__TASK DIRECTIONS__
In the records below, find the line containing "grey brush: 7 -> 8" and the line containing "white robot: 6 -> 5"; please repeat exactly the lines from one to the other, both included, and nothing more.

┌──

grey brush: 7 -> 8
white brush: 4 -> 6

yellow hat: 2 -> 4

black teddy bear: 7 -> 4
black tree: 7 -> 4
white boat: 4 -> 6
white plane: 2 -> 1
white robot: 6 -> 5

└──
┌──

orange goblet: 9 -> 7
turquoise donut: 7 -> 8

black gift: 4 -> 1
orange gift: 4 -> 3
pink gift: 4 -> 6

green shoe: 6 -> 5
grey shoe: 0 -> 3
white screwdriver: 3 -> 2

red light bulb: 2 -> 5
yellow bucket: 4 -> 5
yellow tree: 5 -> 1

└──

__COMPLETED EXERCISE__
grey brush: 7 -> 8
white brush: 4 -> 6

yellow hat: 2 -> 4

black teddy bear: 7 -> 4
black tree: 7 -> 4
white boat: 4 -> 6
white plane: 2 -> 1
white robot: 6 -> 5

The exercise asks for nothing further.